# [Data listing]
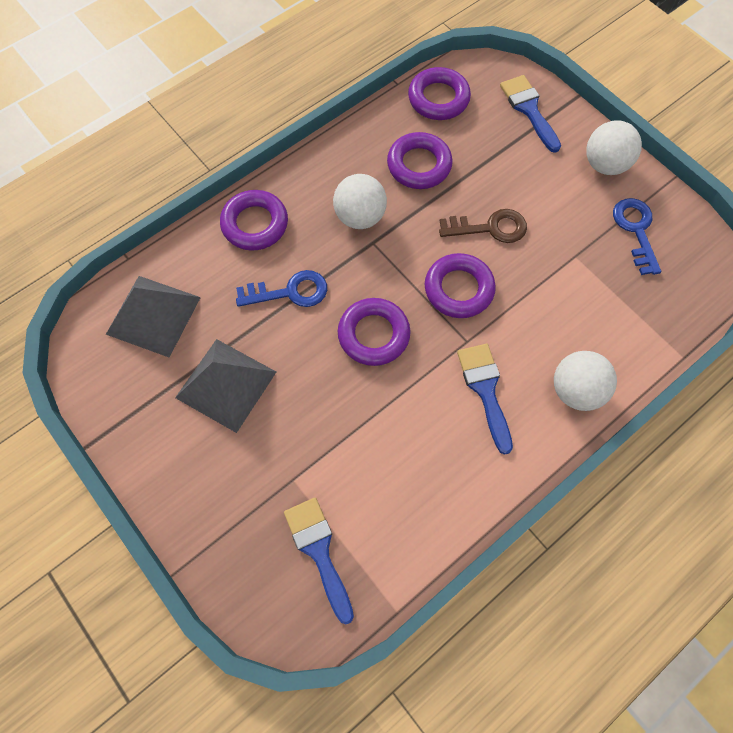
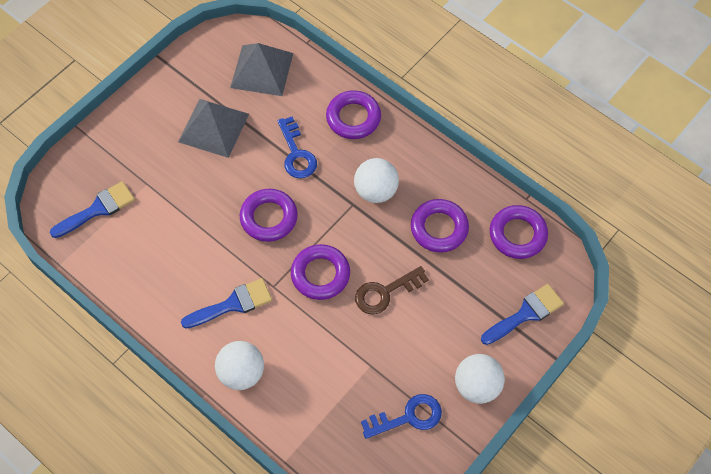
camera: 80 degrees right, 5 degrees down
(489, 228) = (385, 292): brown key -> brown key turned 75 degrees clockwise

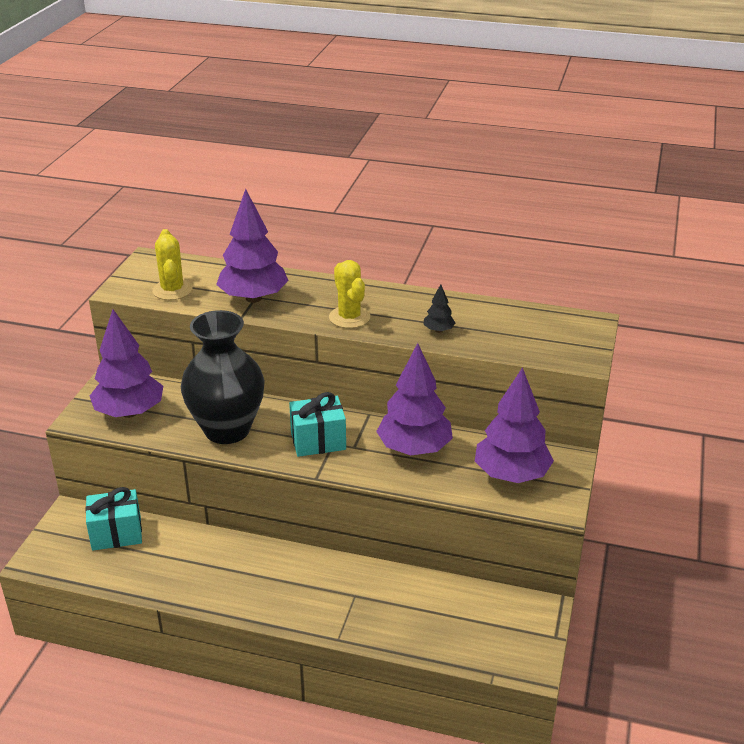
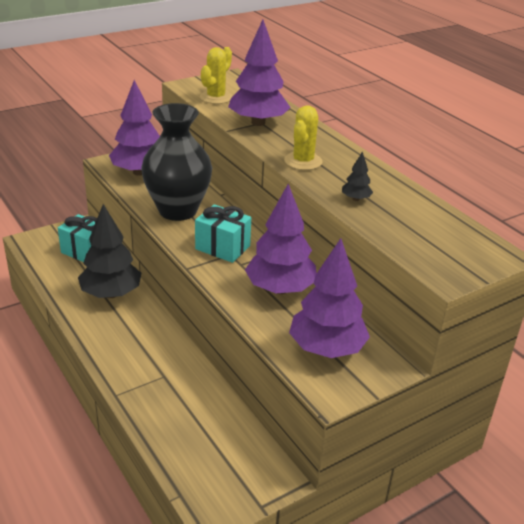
camera: 40 degrees right, 0 degrees up
(204, 557) = (111, 293): none -> black tree

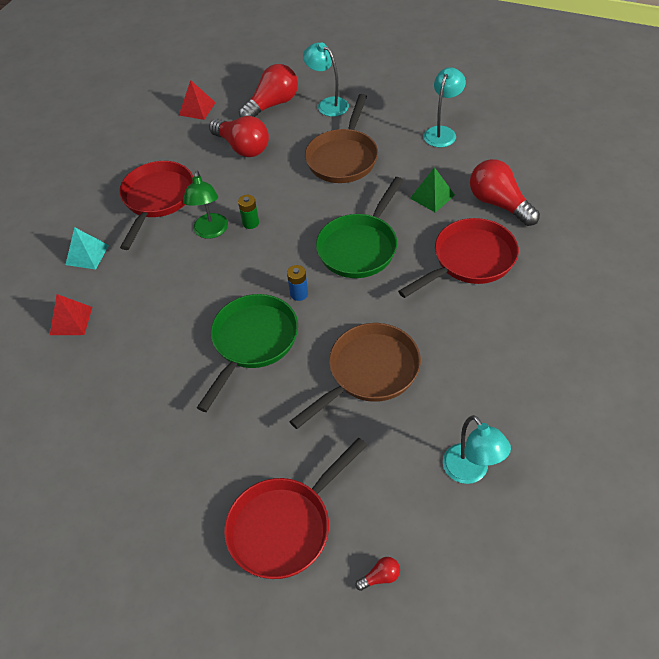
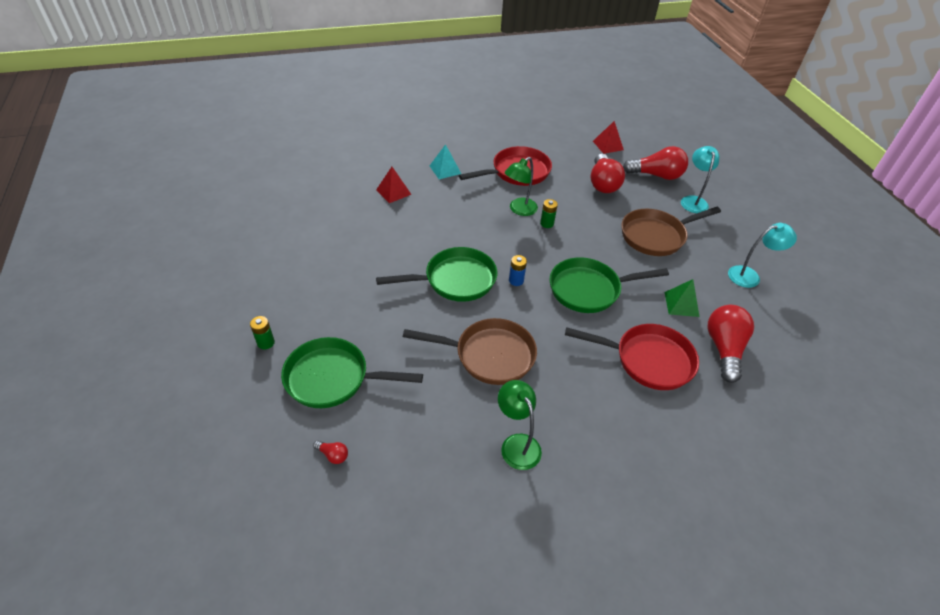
camera: 45 degrees right, 5 degrees down
(179, 570) = (266, 343): none -> green battery
(285, 526) = (333, 378): red pan -> green pan
(471, 472) = (460, 465): turquoise lamp -> none
(481, 412) = (517, 444): none -> green lamp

# [Task objective]
A faithful copy of all the lines above is needed, with the pictures omitted.

# [Exercise solution]
camera: 80 degrees right, 5 degrees down
(489, 228) = (385, 292): brown key -> brown key turned 75 degrees clockwise

camera: 40 degrees right, 0 degrees up
(204, 557) = (111, 293): none -> black tree

camera: 45 degrees right, 5 degrees down
(179, 570) = (266, 343): none -> green battery
(285, 526) = (333, 378): red pan -> green pan
(471, 472) = (460, 465): turquoise lamp -> none
(481, 412) = (517, 444): none -> green lamp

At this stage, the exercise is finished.